What the exercise asks:
Your answer should consist of every line in the records that holds "yellow".

Records for the exercise:
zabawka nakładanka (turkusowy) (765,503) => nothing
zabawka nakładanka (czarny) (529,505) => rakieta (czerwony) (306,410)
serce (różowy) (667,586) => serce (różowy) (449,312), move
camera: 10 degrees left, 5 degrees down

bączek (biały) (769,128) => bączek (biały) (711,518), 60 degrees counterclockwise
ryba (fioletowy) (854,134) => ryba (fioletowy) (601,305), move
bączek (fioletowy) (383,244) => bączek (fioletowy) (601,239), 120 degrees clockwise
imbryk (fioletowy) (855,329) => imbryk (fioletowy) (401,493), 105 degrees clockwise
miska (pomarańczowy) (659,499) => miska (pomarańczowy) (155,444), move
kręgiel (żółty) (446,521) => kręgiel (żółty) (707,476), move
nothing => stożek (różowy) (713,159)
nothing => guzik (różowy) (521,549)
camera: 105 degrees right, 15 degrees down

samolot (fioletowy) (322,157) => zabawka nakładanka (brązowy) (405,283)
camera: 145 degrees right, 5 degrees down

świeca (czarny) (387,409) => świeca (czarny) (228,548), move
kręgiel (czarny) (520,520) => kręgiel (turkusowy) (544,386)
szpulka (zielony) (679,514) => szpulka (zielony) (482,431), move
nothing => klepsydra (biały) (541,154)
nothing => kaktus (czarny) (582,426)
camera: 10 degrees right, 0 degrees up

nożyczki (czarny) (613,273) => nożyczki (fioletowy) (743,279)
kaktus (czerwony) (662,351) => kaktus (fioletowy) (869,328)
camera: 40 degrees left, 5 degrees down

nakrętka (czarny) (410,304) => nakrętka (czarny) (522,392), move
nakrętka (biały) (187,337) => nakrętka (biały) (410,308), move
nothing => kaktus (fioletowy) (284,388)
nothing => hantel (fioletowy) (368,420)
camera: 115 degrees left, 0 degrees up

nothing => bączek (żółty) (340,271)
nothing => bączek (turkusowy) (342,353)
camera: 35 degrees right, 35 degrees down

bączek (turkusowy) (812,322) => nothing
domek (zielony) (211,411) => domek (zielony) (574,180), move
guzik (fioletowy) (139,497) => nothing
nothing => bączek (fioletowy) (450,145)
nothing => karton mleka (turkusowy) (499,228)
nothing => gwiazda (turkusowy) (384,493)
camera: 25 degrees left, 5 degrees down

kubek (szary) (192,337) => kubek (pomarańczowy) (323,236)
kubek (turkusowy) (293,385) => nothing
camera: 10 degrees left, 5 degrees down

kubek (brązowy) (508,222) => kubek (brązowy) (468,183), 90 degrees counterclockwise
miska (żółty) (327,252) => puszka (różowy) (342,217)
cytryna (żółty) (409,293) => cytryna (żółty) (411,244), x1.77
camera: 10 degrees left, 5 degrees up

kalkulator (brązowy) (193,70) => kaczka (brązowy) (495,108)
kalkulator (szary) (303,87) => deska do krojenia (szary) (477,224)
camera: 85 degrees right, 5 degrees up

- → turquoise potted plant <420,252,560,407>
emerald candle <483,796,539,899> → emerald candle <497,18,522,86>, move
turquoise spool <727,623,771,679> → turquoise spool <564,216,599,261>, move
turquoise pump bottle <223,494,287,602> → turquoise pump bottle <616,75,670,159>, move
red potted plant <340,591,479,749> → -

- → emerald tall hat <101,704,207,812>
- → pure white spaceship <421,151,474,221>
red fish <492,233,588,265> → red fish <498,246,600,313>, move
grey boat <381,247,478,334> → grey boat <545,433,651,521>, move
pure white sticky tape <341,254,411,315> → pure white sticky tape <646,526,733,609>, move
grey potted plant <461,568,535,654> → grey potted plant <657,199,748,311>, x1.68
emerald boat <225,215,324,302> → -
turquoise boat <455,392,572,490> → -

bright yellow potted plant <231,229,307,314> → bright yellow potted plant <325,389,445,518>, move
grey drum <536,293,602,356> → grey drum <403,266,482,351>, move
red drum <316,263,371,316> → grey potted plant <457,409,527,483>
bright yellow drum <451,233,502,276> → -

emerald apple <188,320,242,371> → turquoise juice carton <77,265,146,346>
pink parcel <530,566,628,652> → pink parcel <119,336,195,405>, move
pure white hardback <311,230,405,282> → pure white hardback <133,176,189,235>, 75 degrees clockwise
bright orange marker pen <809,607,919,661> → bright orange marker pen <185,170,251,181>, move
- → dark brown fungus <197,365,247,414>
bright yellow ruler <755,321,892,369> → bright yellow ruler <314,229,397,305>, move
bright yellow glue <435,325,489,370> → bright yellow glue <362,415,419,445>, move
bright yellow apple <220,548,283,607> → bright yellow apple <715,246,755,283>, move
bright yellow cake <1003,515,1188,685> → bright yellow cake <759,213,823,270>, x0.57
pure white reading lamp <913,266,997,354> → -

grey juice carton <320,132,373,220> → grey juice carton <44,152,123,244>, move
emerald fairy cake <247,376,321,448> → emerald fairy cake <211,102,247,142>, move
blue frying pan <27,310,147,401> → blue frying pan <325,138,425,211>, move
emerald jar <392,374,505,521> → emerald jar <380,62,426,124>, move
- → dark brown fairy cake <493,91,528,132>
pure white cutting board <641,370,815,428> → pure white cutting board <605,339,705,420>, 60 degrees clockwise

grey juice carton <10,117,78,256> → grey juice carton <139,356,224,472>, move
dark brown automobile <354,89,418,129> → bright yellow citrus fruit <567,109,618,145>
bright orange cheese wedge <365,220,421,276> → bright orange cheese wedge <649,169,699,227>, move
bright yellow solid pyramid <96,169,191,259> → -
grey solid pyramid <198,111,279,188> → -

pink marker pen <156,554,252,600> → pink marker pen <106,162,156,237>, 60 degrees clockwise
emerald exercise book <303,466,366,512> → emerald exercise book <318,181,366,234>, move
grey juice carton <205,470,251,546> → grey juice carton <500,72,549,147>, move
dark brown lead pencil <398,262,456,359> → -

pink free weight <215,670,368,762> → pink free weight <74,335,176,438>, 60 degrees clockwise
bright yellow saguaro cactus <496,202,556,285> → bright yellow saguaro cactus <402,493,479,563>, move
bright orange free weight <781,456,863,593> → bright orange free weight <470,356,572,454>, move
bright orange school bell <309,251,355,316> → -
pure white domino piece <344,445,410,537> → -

Result for this exercise:
bright yellow potted plant <231,229,307,314> → bright yellow potted plant <325,389,445,518>, move
bright yellow drum <451,233,502,276> → -
bright yellow ruler <755,321,892,369> → bright yellow ruler <314,229,397,305>, move
bright yellow glue <435,325,489,370> → bright yellow glue <362,415,419,445>, move
bright yellow apple <220,548,283,607> → bright yellow apple <715,246,755,283>, move
bright yellow cake <1003,515,1188,685> → bright yellow cake <759,213,823,270>, x0.57
dark brown automobile <354,89,418,129> → bright yellow citrus fruit <567,109,618,145>
bright yellow solid pyramid <96,169,191,259> → -
bright yellow saguaro cactus <496,202,556,285> → bright yellow saguaro cactus <402,493,479,563>, move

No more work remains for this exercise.